*Aim of the exercise*:
Reproduce every one of the following entries word for word.

*Working data*:
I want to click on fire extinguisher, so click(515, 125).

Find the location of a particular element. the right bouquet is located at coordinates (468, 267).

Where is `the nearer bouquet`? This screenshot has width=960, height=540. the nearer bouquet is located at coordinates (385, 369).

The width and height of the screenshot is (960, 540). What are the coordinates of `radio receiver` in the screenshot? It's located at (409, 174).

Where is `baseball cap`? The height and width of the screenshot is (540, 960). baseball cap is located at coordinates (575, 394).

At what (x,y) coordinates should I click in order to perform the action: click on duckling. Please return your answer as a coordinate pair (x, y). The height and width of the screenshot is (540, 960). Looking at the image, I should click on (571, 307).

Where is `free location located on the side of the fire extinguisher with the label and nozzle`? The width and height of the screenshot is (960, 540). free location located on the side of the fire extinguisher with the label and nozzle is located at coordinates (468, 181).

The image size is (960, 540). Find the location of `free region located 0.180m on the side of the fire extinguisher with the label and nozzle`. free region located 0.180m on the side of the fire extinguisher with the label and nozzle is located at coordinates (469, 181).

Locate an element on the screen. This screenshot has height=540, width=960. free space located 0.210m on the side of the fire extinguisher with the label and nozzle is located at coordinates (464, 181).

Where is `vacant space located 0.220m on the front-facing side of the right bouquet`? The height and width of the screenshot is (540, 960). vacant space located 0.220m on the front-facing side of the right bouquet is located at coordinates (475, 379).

*Written solution*:
I want to click on fire extinguisher, so click(515, 125).

Find the location of a particular element. the right bouquet is located at coordinates (468, 267).

Where is `the nearer bouquet`? This screenshot has width=960, height=540. the nearer bouquet is located at coordinates (385, 369).

The width and height of the screenshot is (960, 540). What are the coordinates of `radio receiver` in the screenshot? It's located at (409, 174).

Where is `baseball cap`? The height and width of the screenshot is (540, 960). baseball cap is located at coordinates (575, 394).

At what (x,y) coordinates should I click in order to perform the action: click on duckling. Please return your answer as a coordinate pair (x, y). The height and width of the screenshot is (540, 960). Looking at the image, I should click on (571, 307).

Where is `free location located on the side of the fire extinguisher with the label and nozzle`? The width and height of the screenshot is (960, 540). free location located on the side of the fire extinguisher with the label and nozzle is located at coordinates (468, 181).

The image size is (960, 540). Find the location of `free region located 0.180m on the side of the fire extinguisher with the label and nozzle`. free region located 0.180m on the side of the fire extinguisher with the label and nozzle is located at coordinates (469, 181).

Locate an element on the screen. This screenshot has height=540, width=960. free space located 0.210m on the side of the fire extinguisher with the label and nozzle is located at coordinates (464, 181).

Where is `vacant space located 0.220m on the front-facing side of the right bouquet`? The height and width of the screenshot is (540, 960). vacant space located 0.220m on the front-facing side of the right bouquet is located at coordinates (475, 379).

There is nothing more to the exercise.